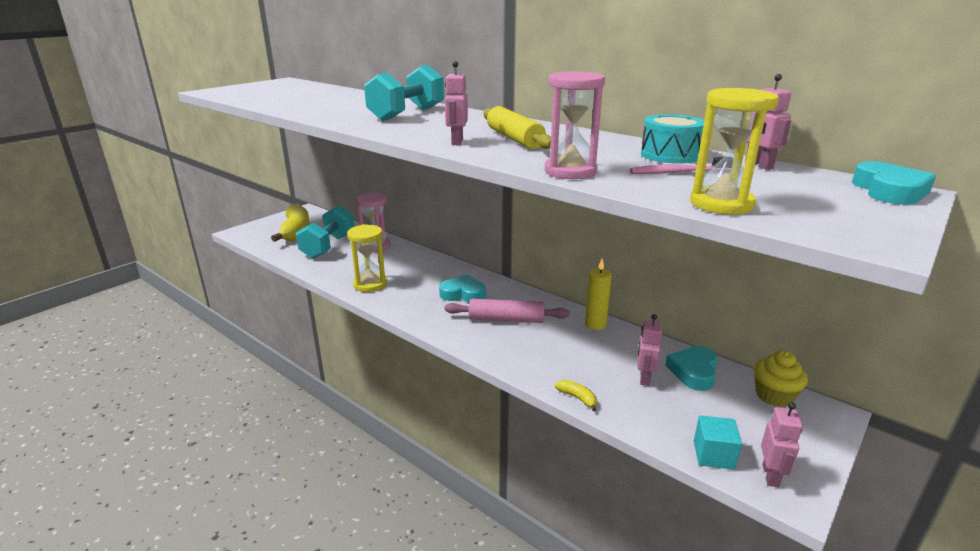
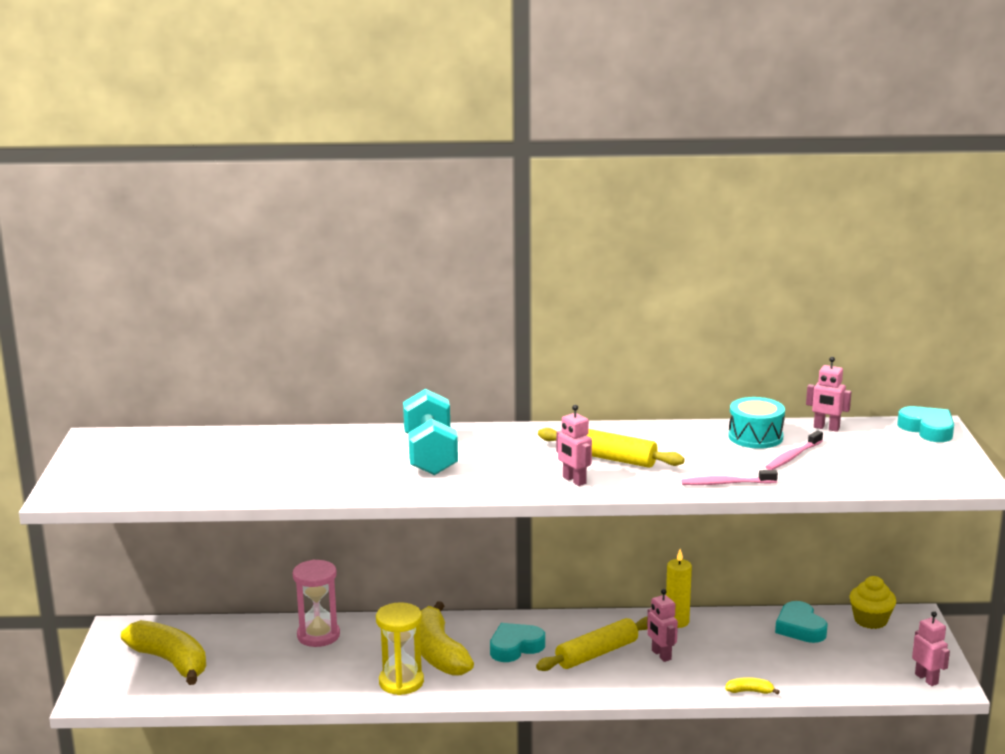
camera: 40 degrees left, 5 degrees down
(328, 246) = (260, 662): turquoise dumbbell -> none
(416, 278) = (438, 653): none -> yellow banana
(506, 319) = (596, 654): pink rolling pin -> yellow rolling pin
(570, 171) = (726, 483): pink hourglass -> pink toothbrush
(644, 378) = (774, 651): pink robot -> pink robot (661, 655)
(713, 455) = (882, 684): turquoise cube -> none
(721, 204) = (864, 480): yellow hourglass -> none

┄┄┄┄┄┄┄┄┄┄

All lines of the records above that contain the word "yellow" are to be copied out.

◆ **Final answer**:
(416, 278) = (438, 653): none -> yellow banana
(506, 319) = (596, 654): pink rolling pin -> yellow rolling pin
(721, 204) = (864, 480): yellow hourglass -> none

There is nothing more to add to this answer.